Top of Data to process

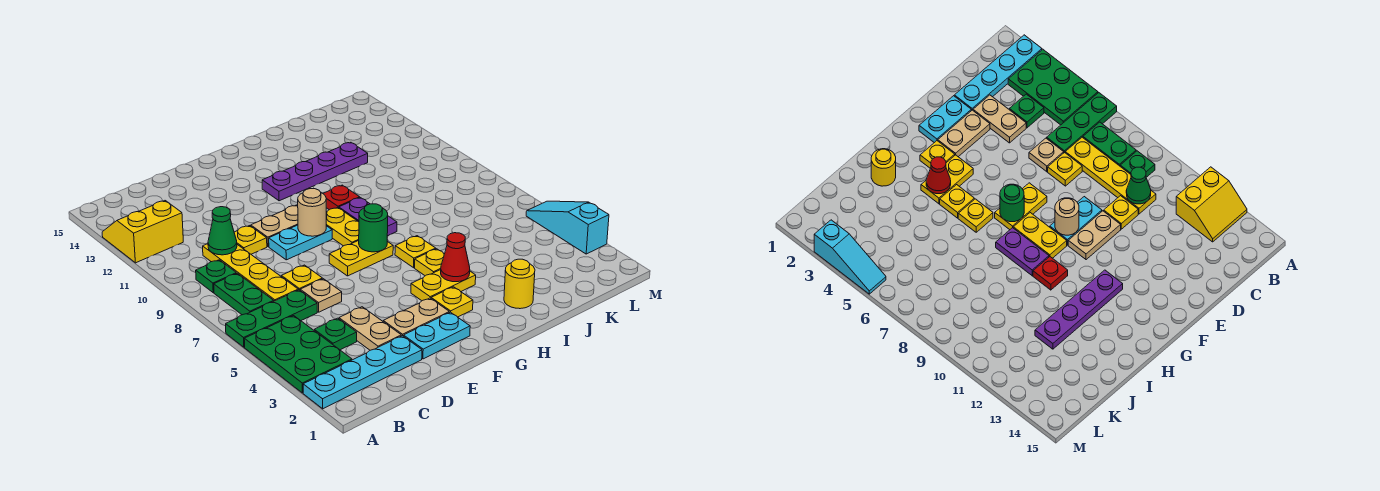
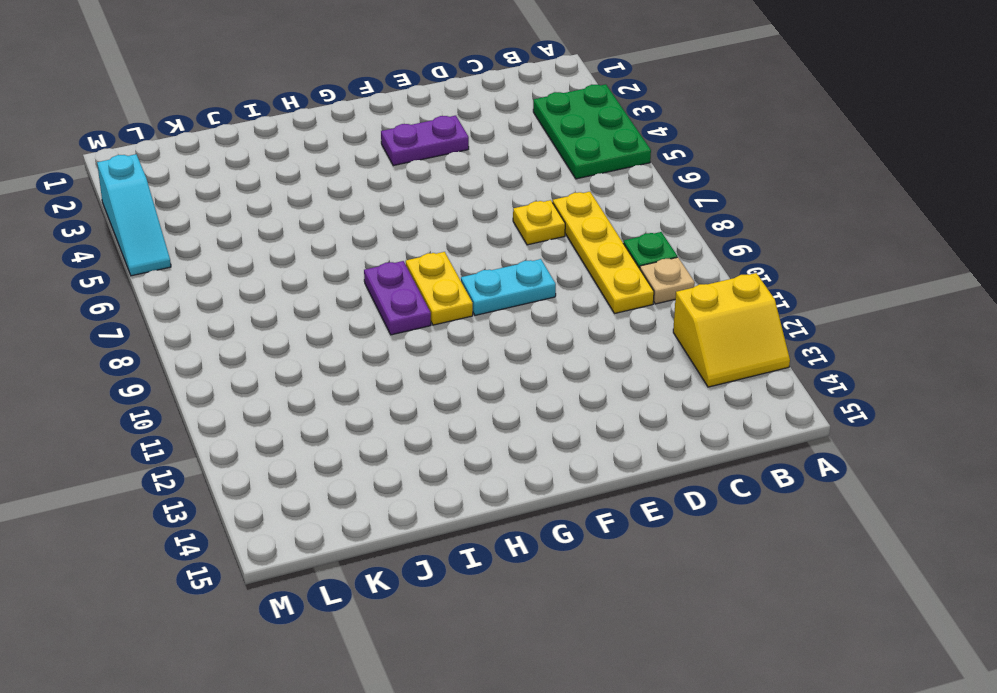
tan 1x1 plate [640,257,695,304] -> tan 1x1 plate moved to [300,279,342,312]
purple 1x2 plate [381,116,469,166] -> tan 1x2 plate [383,298,449,336]
none -> cyan 1x4 plate [303,336,422,409]
none -> green 1x3 plate [226,290,317,347]
none -> green 1x2 plate [214,273,274,315]
none -> green 1x1 plate [314,318,357,350]

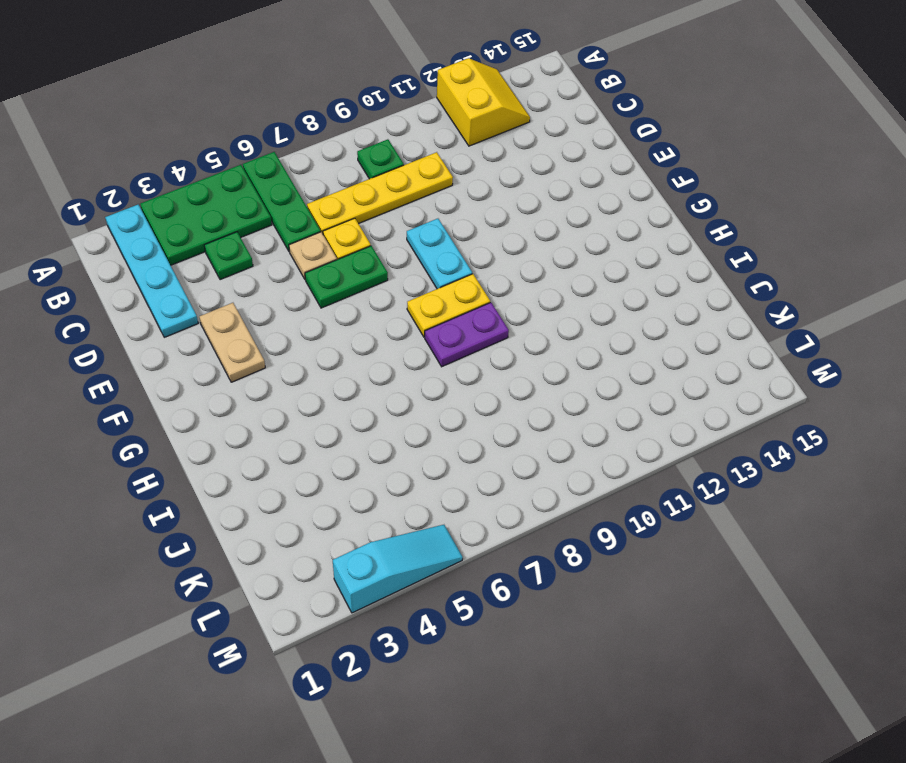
green 1x2 plate [305,246,388,308] -> green 1x2 plate moved to [214,273,274,315]
none -> tan 1x2 plate [339,307,401,350]
none -> yellow 1x1 plate [234,226,267,254]
none -> cyan 1x2 plate [404,312,470,359]
none -> tan 1x2 plate [251,205,298,247]

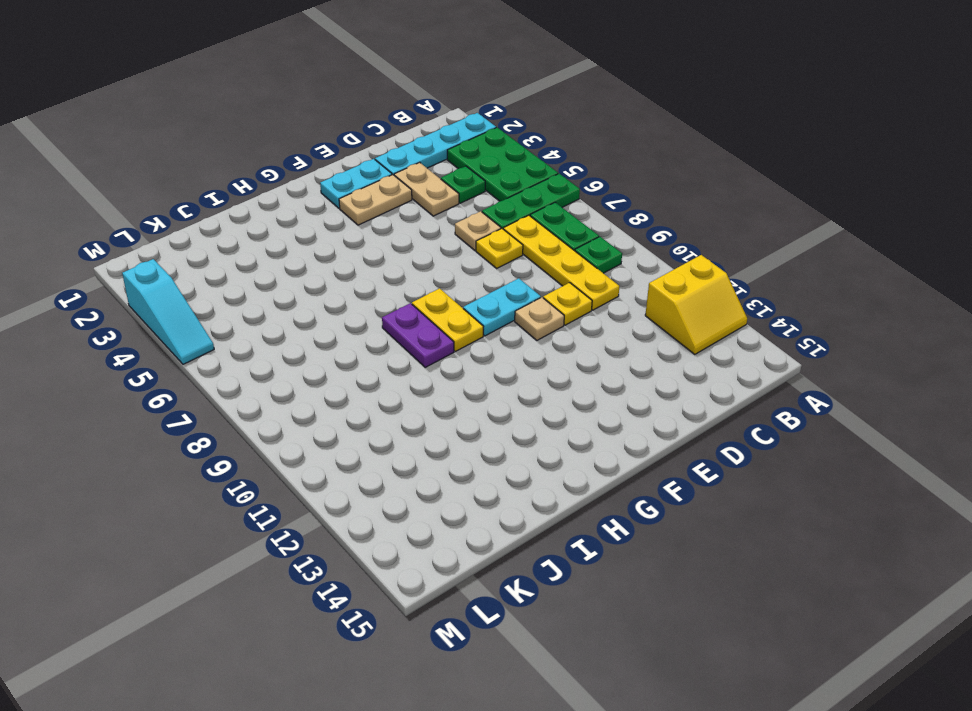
tan 1x1 plate [515,297,564,340] -> tan 1x2 plate [251,205,298,247]
none -> yellow 1x2 plate [329,240,393,276]
none -> yellow 1x1 plate [431,287,473,317]
none -> yellow 1x2 plate [411,270,476,301]
none -> purple 1x4 plate [262,142,368,201]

Bottom of Data to process

(Your task):
From the line that contains "none -> yellow 1x2 plate [329,240,393,276]" through the end of the records above, print every line exactly and nothing else.

(The answer):
none -> yellow 1x2 plate [329,240,393,276]
none -> yellow 1x1 plate [431,287,473,317]
none -> yellow 1x2 plate [411,270,476,301]
none -> purple 1x4 plate [262,142,368,201]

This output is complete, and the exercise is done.